EXERCISE TASK
Please reproduce the lines of these records verbatim, omitting the picture markers from your output.

Stored records
[Begin]

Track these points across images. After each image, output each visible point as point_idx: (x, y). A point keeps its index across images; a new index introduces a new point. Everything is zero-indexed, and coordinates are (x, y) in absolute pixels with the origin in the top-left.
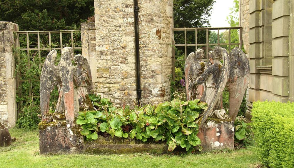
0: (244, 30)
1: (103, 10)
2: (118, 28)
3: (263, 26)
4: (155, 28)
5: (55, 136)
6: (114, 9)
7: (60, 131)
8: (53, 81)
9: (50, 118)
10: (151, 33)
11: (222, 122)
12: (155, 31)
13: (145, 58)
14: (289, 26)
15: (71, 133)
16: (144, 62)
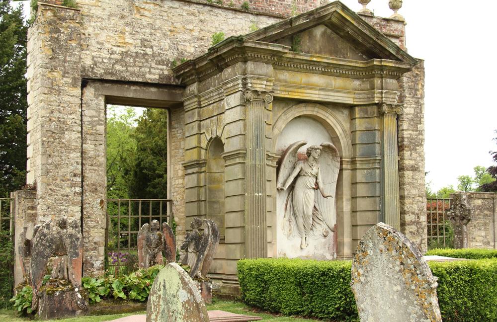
0: (175, 203)
1: (50, 179)
2: (66, 197)
3: (205, 200)
4: (99, 198)
5: (63, 301)
6: (62, 178)
7: (68, 296)
8: (52, 249)
9: (56, 284)
10: (95, 203)
11: (203, 281)
12: (99, 202)
13: (87, 229)
14: (245, 203)
15: (80, 296)
16: (87, 234)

[End]

ANSWER IN FULL
Track these points across images. After each image, output each visible point as point_idx: (x, y). A point keeps its index across images; a new index introduces a new point. Everything is zero-indexed, and coordinates are (x, y) in absolute pixels with the origin in the top-left.
0: (244, 30)
1: (103, 10)
2: (118, 28)
3: (263, 26)
4: (155, 28)
5: (55, 136)
6: (114, 9)
7: (60, 131)
8: (53, 81)
9: (50, 118)
10: (151, 33)
11: (222, 122)
12: (155, 31)
13: (145, 58)
14: (289, 26)
15: (71, 133)
16: (144, 62)
0: (175, 203)
1: (50, 179)
2: (66, 197)
3: (205, 200)
4: (99, 198)
5: (63, 301)
6: (62, 178)
7: (68, 296)
8: (52, 249)
9: (56, 284)
10: (95, 203)
11: (203, 281)
12: (99, 202)
13: (87, 229)
14: (245, 203)
15: (80, 296)
16: (87, 234)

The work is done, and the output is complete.